Dataset content below:
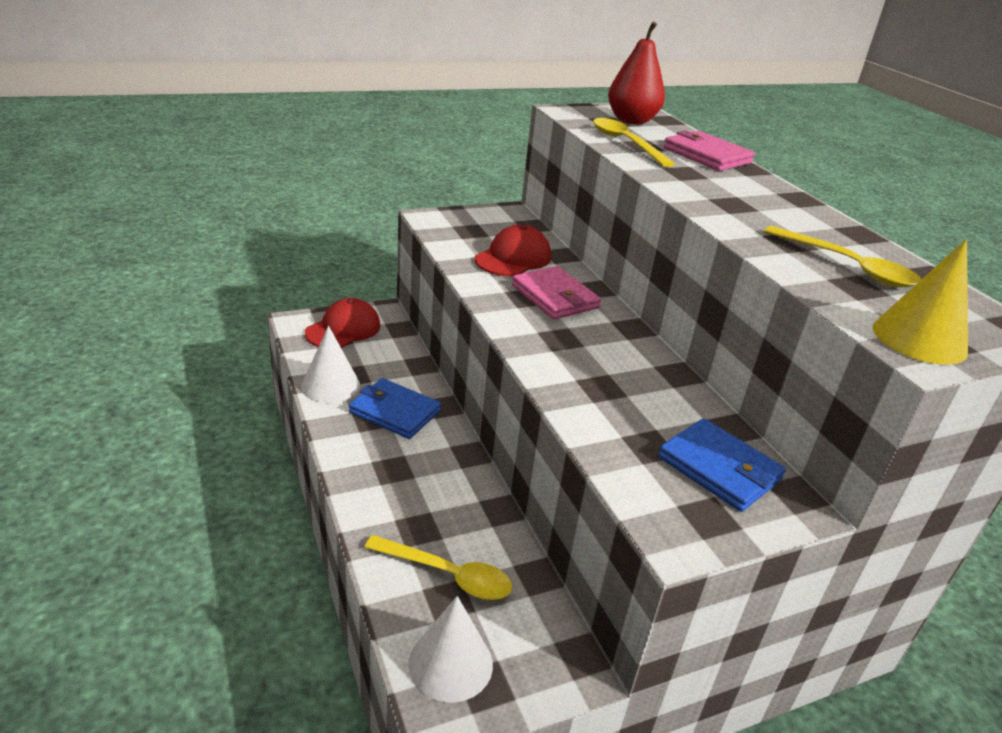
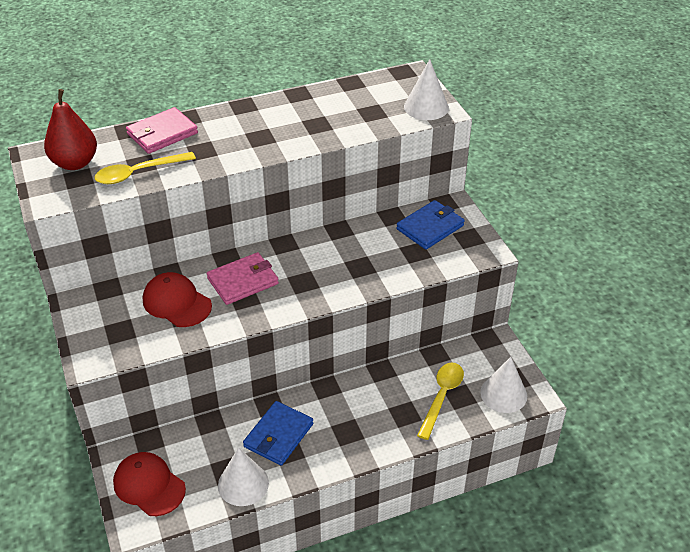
camera: 85 degrees left, 10 degrees up
(847, 266) = (348, 110): yellow spoon -> none
(919, 339) = (426, 107): yellow cone -> white cone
End of Dataset content.
Reproduce the listing verbatim, pictures excluded.

_Output of the exercise_:
camera: 85 degrees left, 10 degrees up
(847, 266) = (348, 110): yellow spoon -> none
(919, 339) = (426, 107): yellow cone -> white cone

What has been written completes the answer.